(EXERCISE) Format the data below as a Markdown table with the columns Row and Clock Change, numbering each line and including only the lines from the one containing "Winnipeg: 9:57 -> 9:56" through the one containing "Riga: 12:32 -> 11:49". Leave out blank lines and the pictures.

(DATA SUPPLIED)
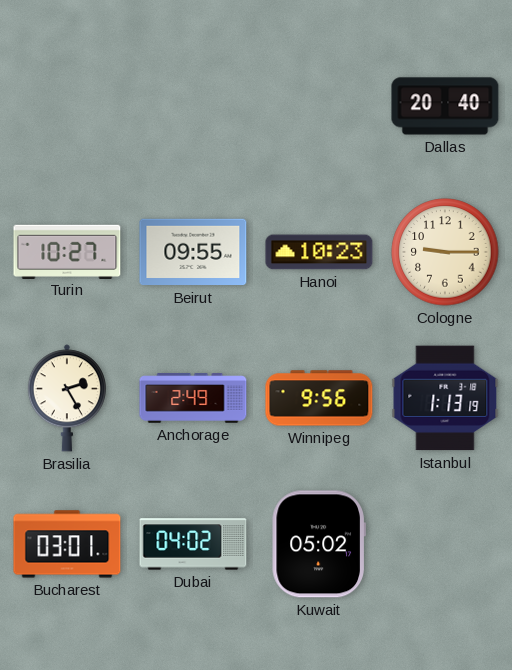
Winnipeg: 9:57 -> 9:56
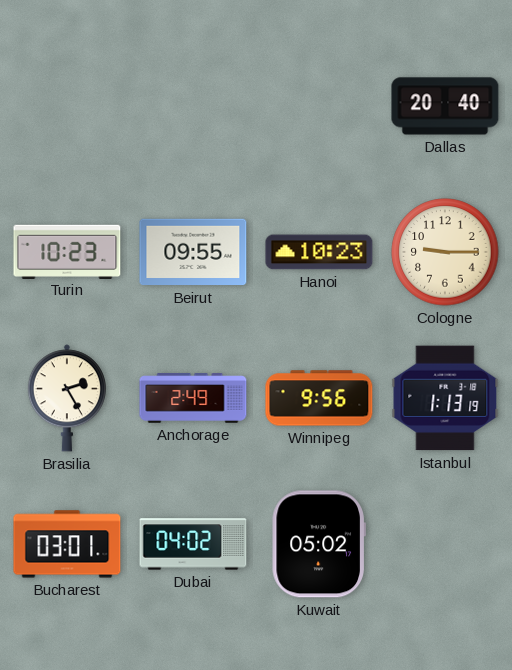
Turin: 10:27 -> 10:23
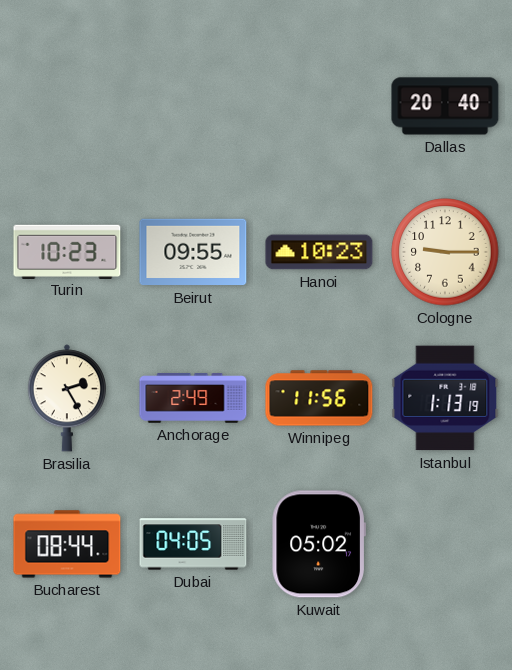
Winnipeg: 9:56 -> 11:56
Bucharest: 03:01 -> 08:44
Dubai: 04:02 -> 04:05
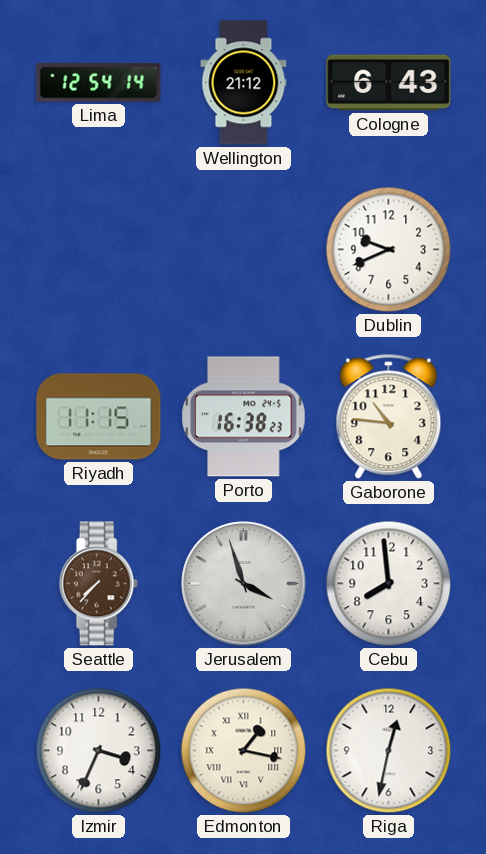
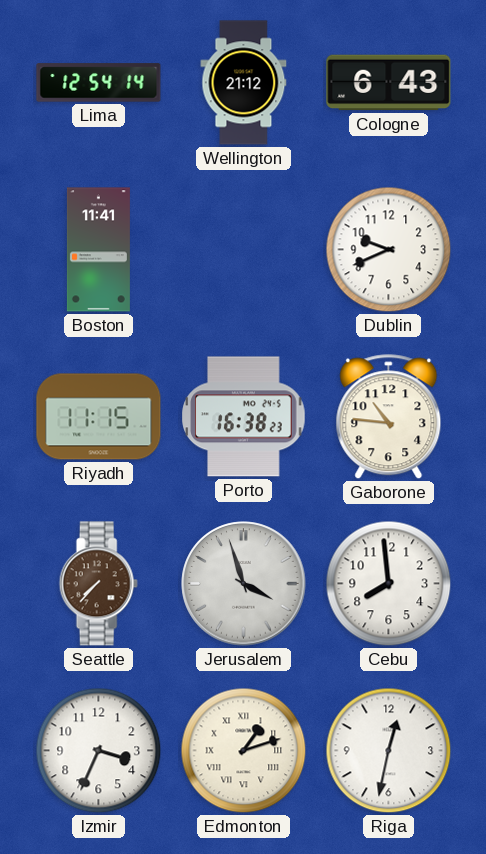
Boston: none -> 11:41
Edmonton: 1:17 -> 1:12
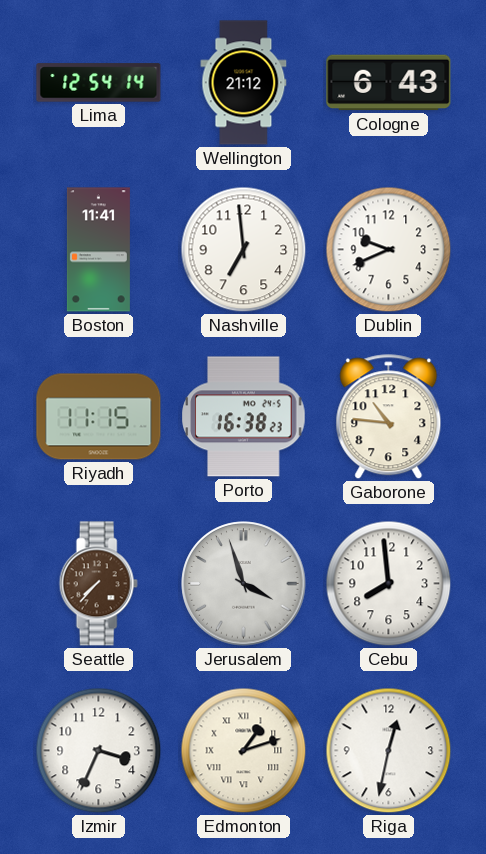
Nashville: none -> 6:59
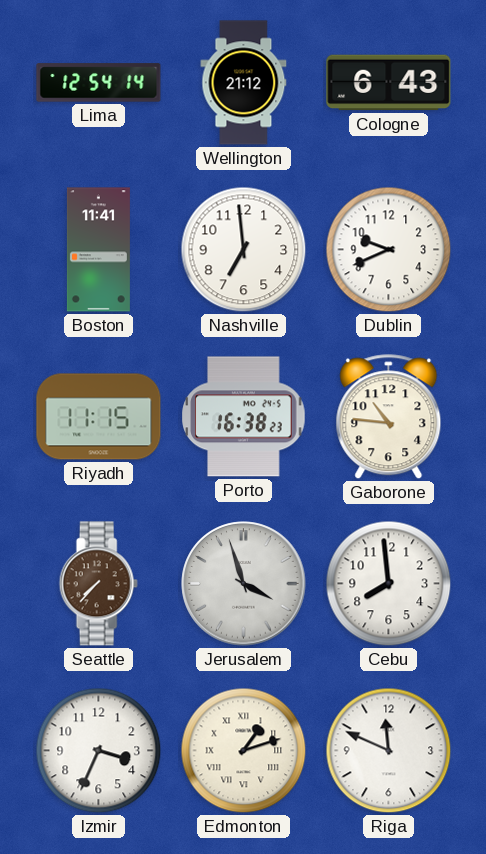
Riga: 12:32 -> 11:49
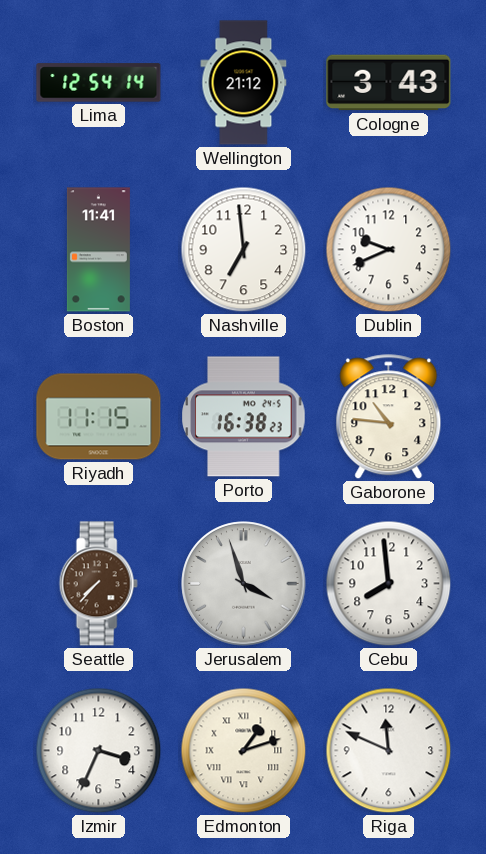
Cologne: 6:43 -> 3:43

--

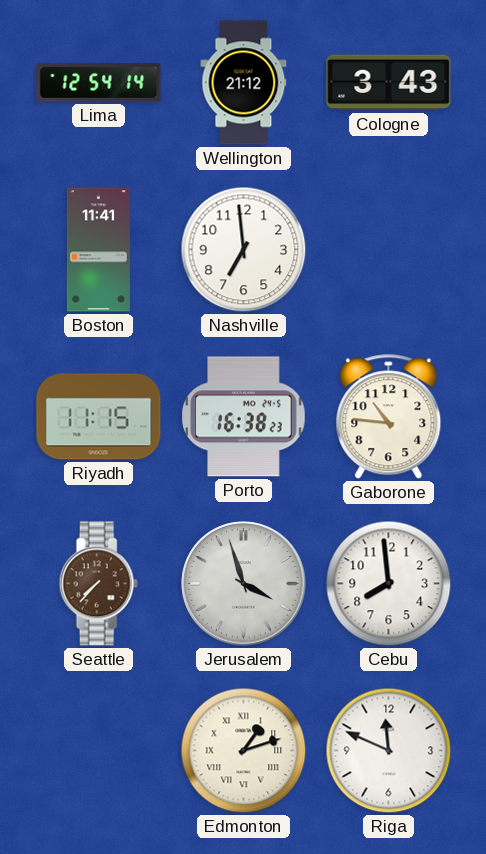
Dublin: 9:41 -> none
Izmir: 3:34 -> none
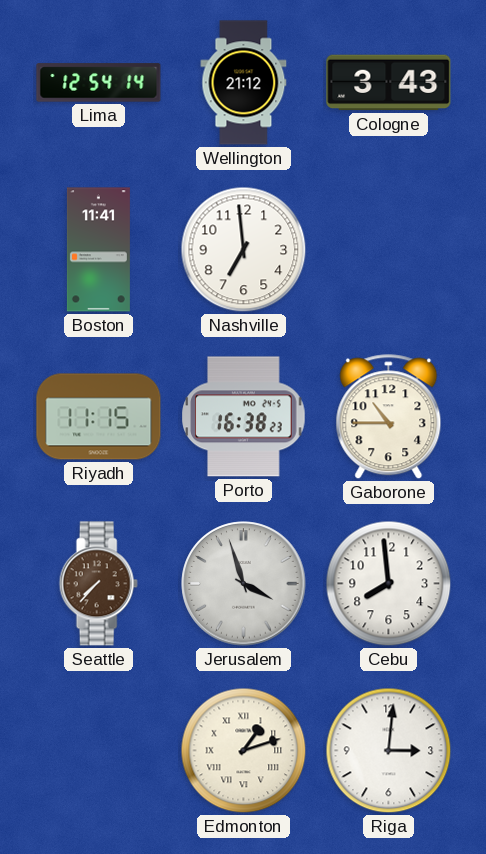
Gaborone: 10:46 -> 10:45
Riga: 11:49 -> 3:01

(OUTPUT BELOW)
| Row | Clock Change |
|---|---|
| 1 | Winnipeg: 9:57 -> 9:56 |
| 2 | Turin: 10:27 -> 10:23 |
| 3 | Winnipeg: 9:56 -> 11:56 |
| 4 | Bucharest: 03:01 -> 08:44 |
| 5 | Dubai: 04:02 -> 04:05 |
| 6 | Boston: none -> 11:41 |
| 7 | Edmonton: 1:17 -> 1:12 |
| 8 | Nashville: none -> 6:59 |
| 9 | Riga: 12:32 -> 11:49 |